● **WHAT TO DO**:
Take each line of the data that contains the string "chair" and copy it.

Data records:
******
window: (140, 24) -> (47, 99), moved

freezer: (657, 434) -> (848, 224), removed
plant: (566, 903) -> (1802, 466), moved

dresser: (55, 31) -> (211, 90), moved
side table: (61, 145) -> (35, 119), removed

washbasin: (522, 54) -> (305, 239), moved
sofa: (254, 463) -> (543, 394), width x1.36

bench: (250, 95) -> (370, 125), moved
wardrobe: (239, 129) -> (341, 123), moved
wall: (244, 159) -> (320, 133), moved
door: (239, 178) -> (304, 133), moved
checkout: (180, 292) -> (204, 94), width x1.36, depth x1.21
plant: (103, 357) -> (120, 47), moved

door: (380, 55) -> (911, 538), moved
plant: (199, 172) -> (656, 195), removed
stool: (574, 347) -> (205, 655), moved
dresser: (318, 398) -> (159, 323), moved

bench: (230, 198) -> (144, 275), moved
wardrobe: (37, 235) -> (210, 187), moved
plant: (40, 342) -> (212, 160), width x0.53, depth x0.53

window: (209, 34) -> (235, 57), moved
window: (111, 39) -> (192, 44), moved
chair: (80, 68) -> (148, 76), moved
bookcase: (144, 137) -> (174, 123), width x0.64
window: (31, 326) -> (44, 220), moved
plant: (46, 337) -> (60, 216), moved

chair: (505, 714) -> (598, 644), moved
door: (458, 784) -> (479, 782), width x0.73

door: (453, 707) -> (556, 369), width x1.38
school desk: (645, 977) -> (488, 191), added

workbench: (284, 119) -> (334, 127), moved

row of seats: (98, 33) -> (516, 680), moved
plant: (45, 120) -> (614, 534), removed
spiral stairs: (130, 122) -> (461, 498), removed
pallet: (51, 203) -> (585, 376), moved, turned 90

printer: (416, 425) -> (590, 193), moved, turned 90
******
● **WRITTEN SOLUTION**:
chair: (80, 68) -> (148, 76), moved
chair: (505, 714) -> (598, 644), moved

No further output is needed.